- **Goal of the exercise**
Output the text lines of the records as a JSON list of strings, one string per line, leaving out blank lines and the pictures.

(Saved data entries)
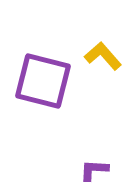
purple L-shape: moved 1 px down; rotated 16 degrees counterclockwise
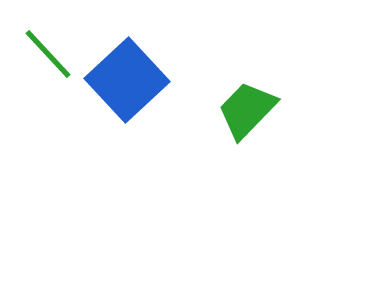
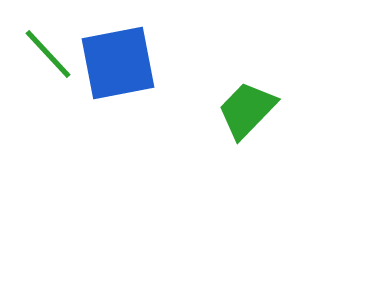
blue square: moved 9 px left, 17 px up; rotated 32 degrees clockwise
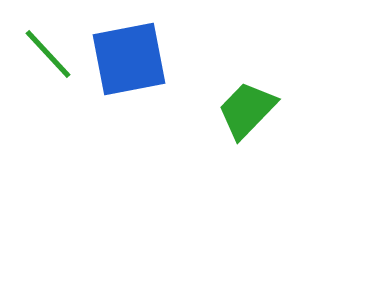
blue square: moved 11 px right, 4 px up
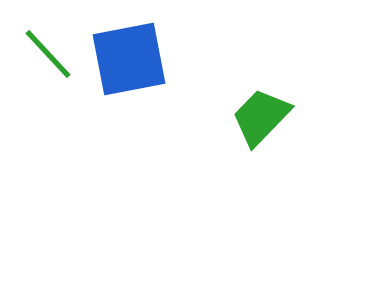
green trapezoid: moved 14 px right, 7 px down
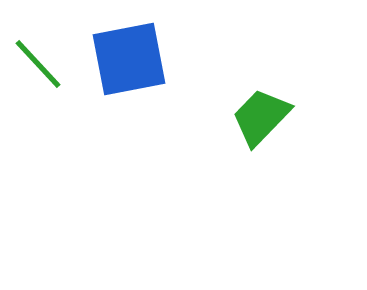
green line: moved 10 px left, 10 px down
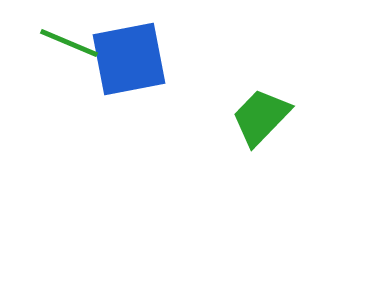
green line: moved 31 px right, 21 px up; rotated 24 degrees counterclockwise
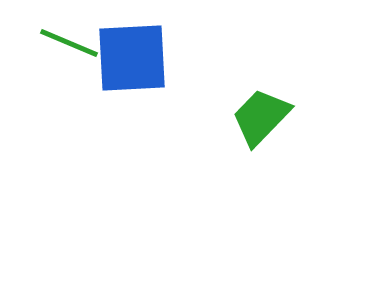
blue square: moved 3 px right, 1 px up; rotated 8 degrees clockwise
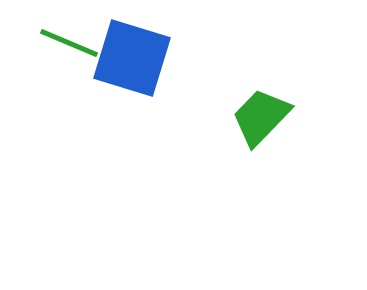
blue square: rotated 20 degrees clockwise
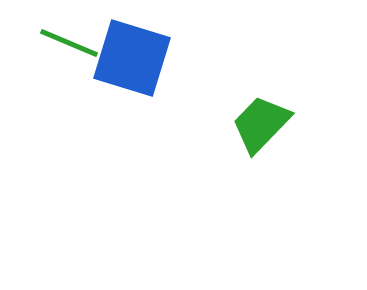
green trapezoid: moved 7 px down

- **Expected output**
[
  "purple L-shape: moved 1 px down; rotated 16 degrees counterclockwise",
  "blue square: moved 9 px left, 17 px up; rotated 32 degrees clockwise",
  "blue square: moved 11 px right, 4 px up",
  "green trapezoid: moved 14 px right, 7 px down",
  "green line: moved 10 px left, 10 px down",
  "green line: moved 31 px right, 21 px up; rotated 24 degrees counterclockwise",
  "blue square: moved 3 px right, 1 px up; rotated 8 degrees clockwise",
  "blue square: rotated 20 degrees clockwise",
  "green trapezoid: moved 7 px down"
]